---------- RECORDS PROVIDED

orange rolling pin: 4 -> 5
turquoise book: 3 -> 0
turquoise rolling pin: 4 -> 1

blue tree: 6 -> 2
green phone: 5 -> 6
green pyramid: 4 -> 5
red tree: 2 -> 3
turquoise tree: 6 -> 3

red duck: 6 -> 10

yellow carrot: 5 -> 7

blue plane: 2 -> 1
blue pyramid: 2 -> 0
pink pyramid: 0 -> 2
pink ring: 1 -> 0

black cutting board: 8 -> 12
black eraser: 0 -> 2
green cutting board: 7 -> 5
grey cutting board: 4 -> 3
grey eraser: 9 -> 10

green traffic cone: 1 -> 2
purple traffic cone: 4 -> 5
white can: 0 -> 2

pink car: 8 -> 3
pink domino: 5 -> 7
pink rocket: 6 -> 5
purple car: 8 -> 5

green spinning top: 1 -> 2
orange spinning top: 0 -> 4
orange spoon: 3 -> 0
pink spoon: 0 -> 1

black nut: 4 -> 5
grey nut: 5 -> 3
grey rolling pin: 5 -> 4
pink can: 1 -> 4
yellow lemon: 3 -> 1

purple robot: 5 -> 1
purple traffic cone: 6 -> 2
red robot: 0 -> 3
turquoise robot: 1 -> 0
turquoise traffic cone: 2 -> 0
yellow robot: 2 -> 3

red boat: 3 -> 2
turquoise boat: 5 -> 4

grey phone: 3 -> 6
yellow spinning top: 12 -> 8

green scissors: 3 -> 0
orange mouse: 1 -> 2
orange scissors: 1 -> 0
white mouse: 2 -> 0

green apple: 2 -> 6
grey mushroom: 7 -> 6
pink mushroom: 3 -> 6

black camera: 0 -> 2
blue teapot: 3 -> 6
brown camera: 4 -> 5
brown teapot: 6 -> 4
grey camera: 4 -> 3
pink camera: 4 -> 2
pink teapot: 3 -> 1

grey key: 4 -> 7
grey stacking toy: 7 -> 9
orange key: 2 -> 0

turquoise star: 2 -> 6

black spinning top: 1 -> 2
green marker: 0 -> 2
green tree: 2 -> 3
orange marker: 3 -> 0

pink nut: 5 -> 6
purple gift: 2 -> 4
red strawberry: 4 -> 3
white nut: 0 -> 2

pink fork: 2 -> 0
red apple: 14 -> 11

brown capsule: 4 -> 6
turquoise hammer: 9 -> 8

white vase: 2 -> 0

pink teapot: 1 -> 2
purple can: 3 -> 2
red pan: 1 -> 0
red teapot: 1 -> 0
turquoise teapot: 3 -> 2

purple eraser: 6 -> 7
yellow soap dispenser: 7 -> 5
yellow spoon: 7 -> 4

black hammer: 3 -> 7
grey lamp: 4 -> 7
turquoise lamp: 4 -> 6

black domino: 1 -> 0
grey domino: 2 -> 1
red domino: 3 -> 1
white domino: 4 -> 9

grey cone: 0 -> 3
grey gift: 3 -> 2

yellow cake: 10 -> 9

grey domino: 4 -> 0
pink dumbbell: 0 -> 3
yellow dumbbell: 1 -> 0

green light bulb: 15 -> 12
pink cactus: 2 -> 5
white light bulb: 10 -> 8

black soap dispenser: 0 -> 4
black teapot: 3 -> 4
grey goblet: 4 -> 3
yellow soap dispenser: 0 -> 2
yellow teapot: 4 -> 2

--------------------

• _INSTRUCTIONS TO FOLLOW_
Please print out every entry again, exactly as it reads.

• _RESULT OF THE EXERCISE_
orange rolling pin: 4 -> 5
turquoise book: 3 -> 0
turquoise rolling pin: 4 -> 1

blue tree: 6 -> 2
green phone: 5 -> 6
green pyramid: 4 -> 5
red tree: 2 -> 3
turquoise tree: 6 -> 3

red duck: 6 -> 10

yellow carrot: 5 -> 7

blue plane: 2 -> 1
blue pyramid: 2 -> 0
pink pyramid: 0 -> 2
pink ring: 1 -> 0

black cutting board: 8 -> 12
black eraser: 0 -> 2
green cutting board: 7 -> 5
grey cutting board: 4 -> 3
grey eraser: 9 -> 10

green traffic cone: 1 -> 2
purple traffic cone: 4 -> 5
white can: 0 -> 2

pink car: 8 -> 3
pink domino: 5 -> 7
pink rocket: 6 -> 5
purple car: 8 -> 5

green spinning top: 1 -> 2
orange spinning top: 0 -> 4
orange spoon: 3 -> 0
pink spoon: 0 -> 1

black nut: 4 -> 5
grey nut: 5 -> 3
grey rolling pin: 5 -> 4
pink can: 1 -> 4
yellow lemon: 3 -> 1

purple robot: 5 -> 1
purple traffic cone: 6 -> 2
red robot: 0 -> 3
turquoise robot: 1 -> 0
turquoise traffic cone: 2 -> 0
yellow robot: 2 -> 3

red boat: 3 -> 2
turquoise boat: 5 -> 4

grey phone: 3 -> 6
yellow spinning top: 12 -> 8

green scissors: 3 -> 0
orange mouse: 1 -> 2
orange scissors: 1 -> 0
white mouse: 2 -> 0

green apple: 2 -> 6
grey mushroom: 7 -> 6
pink mushroom: 3 -> 6

black camera: 0 -> 2
blue teapot: 3 -> 6
brown camera: 4 -> 5
brown teapot: 6 -> 4
grey camera: 4 -> 3
pink camera: 4 -> 2
pink teapot: 3 -> 1

grey key: 4 -> 7
grey stacking toy: 7 -> 9
orange key: 2 -> 0

turquoise star: 2 -> 6

black spinning top: 1 -> 2
green marker: 0 -> 2
green tree: 2 -> 3
orange marker: 3 -> 0

pink nut: 5 -> 6
purple gift: 2 -> 4
red strawberry: 4 -> 3
white nut: 0 -> 2

pink fork: 2 -> 0
red apple: 14 -> 11

brown capsule: 4 -> 6
turquoise hammer: 9 -> 8

white vase: 2 -> 0

pink teapot: 1 -> 2
purple can: 3 -> 2
red pan: 1 -> 0
red teapot: 1 -> 0
turquoise teapot: 3 -> 2

purple eraser: 6 -> 7
yellow soap dispenser: 7 -> 5
yellow spoon: 7 -> 4

black hammer: 3 -> 7
grey lamp: 4 -> 7
turquoise lamp: 4 -> 6

black domino: 1 -> 0
grey domino: 2 -> 1
red domino: 3 -> 1
white domino: 4 -> 9

grey cone: 0 -> 3
grey gift: 3 -> 2

yellow cake: 10 -> 9

grey domino: 4 -> 0
pink dumbbell: 0 -> 3
yellow dumbbell: 1 -> 0

green light bulb: 15 -> 12
pink cactus: 2 -> 5
white light bulb: 10 -> 8

black soap dispenser: 0 -> 4
black teapot: 3 -> 4
grey goblet: 4 -> 3
yellow soap dispenser: 0 -> 2
yellow teapot: 4 -> 2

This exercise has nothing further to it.